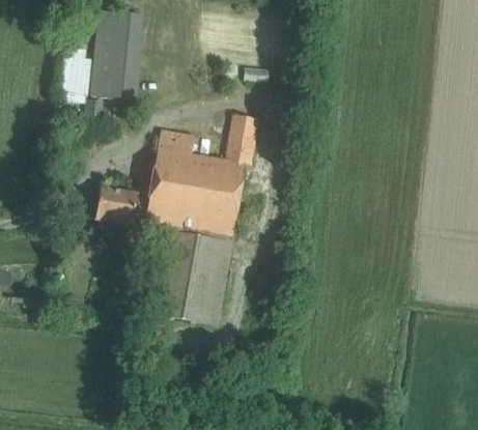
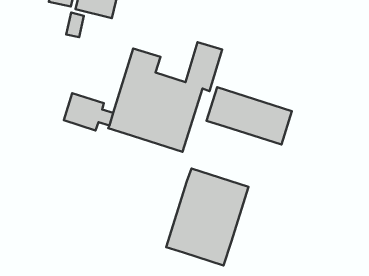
building: none -> [207,87,292,145]
building: [150,224,231,325] -> [166,168,248,266]

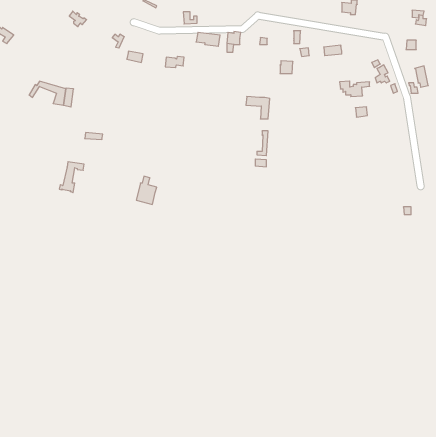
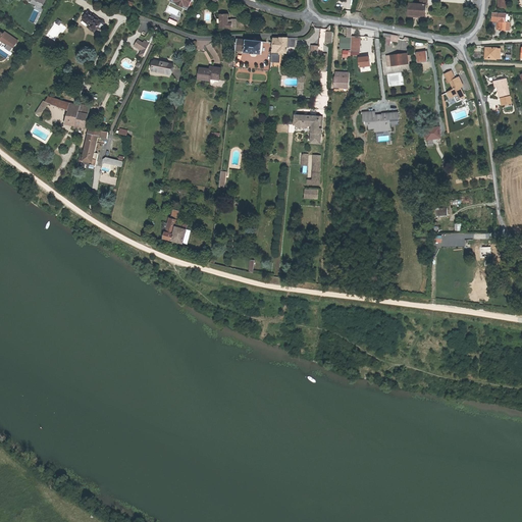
building: [340,81,370,97] -> [361,112,397,130]
building: [59,162,84,193] -> [77,128,107,165]

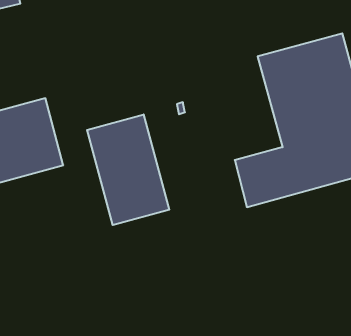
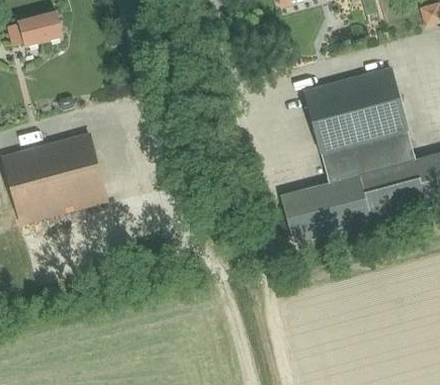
building: [87,114,169,225] -> none

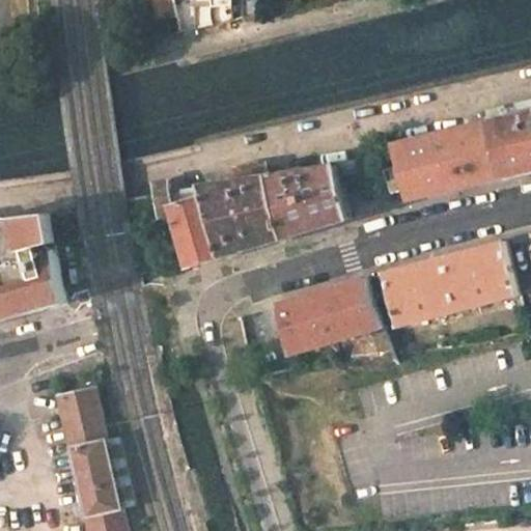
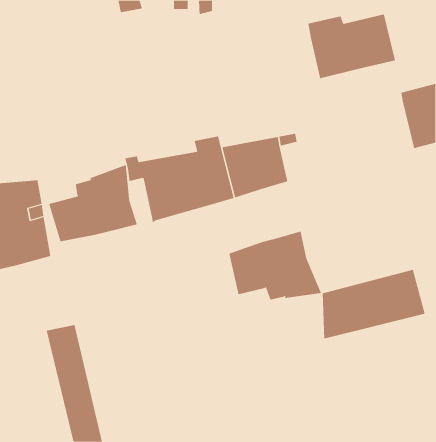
building: [390,122,496,200] -> [308,14,396,79]
building: none -> [48,164,138,242]
building: [390,242,514,326] -> [322,269,426,339]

........

■ Work to complete:
What should appear is an exact copy of the lines from the one containing "building: [340,81,370,97] ->" through the last line of the records above, pictures excluded.

■ Answer section:
building: [340,81,370,97] -> [361,112,397,130]
building: [59,162,84,193] -> [77,128,107,165]

building: [87,114,169,225] -> none

building: [390,122,496,200] -> [308,14,396,79]
building: none -> [48,164,138,242]
building: [390,242,514,326] -> [322,269,426,339]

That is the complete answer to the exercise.